- _Exercise brief_: In the listing, some lines may hold the string "purple"; report how many do, as a bare number.

- _Provided data_:

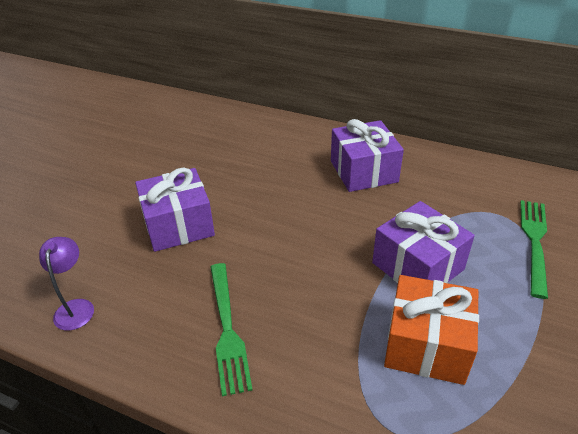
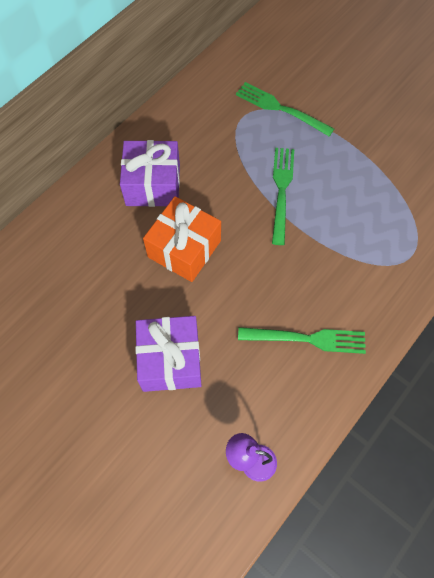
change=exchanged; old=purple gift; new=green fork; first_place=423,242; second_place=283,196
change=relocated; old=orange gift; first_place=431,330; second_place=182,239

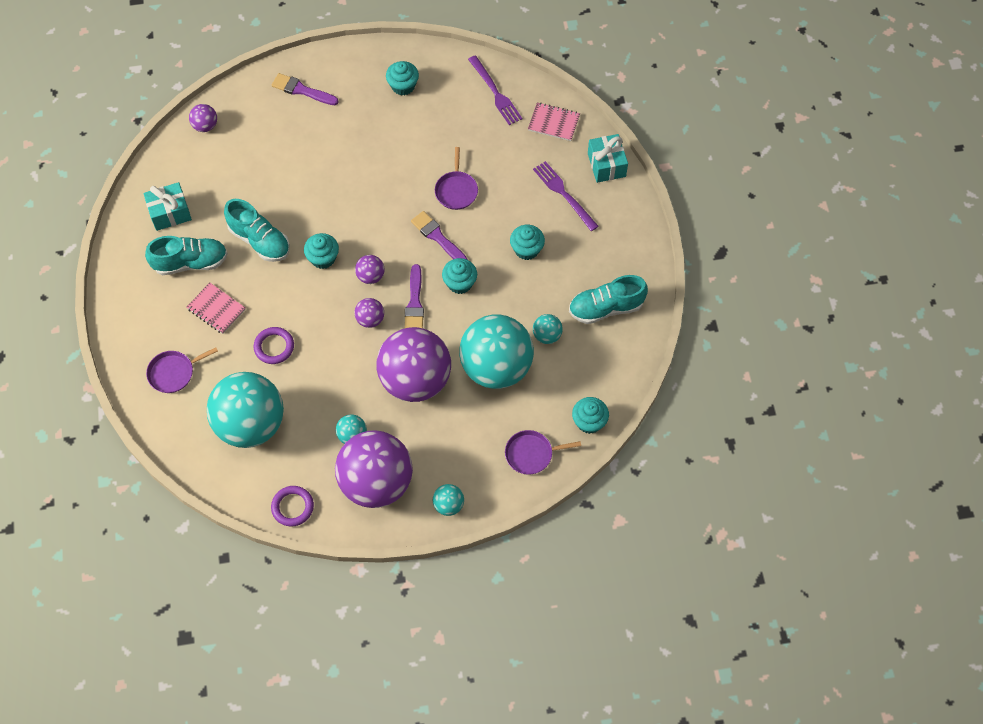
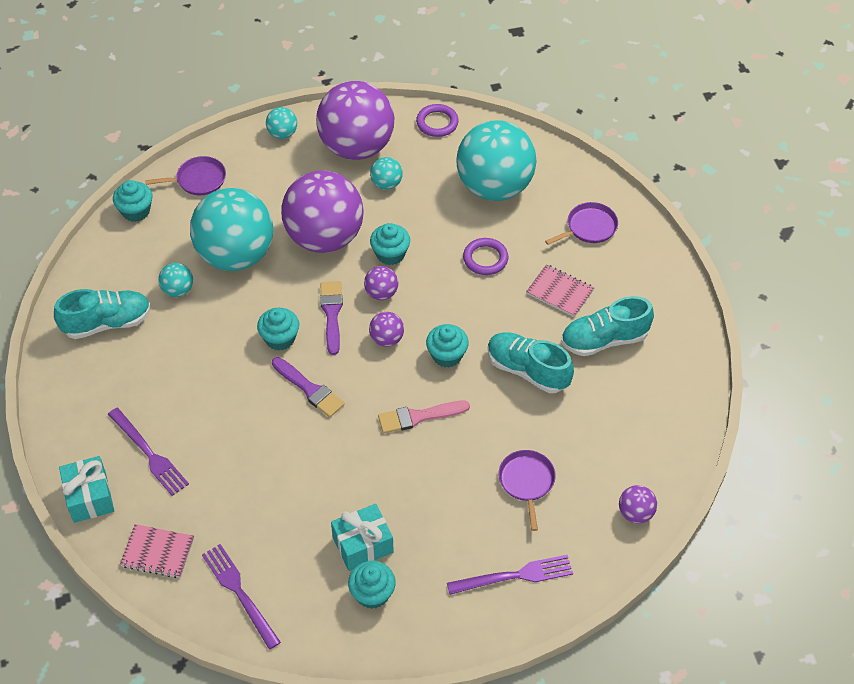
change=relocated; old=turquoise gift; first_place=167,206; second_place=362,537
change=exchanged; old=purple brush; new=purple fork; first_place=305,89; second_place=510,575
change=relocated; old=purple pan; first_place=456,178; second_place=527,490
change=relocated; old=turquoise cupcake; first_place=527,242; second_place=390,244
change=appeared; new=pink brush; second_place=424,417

- _Answer to this exercise_: 3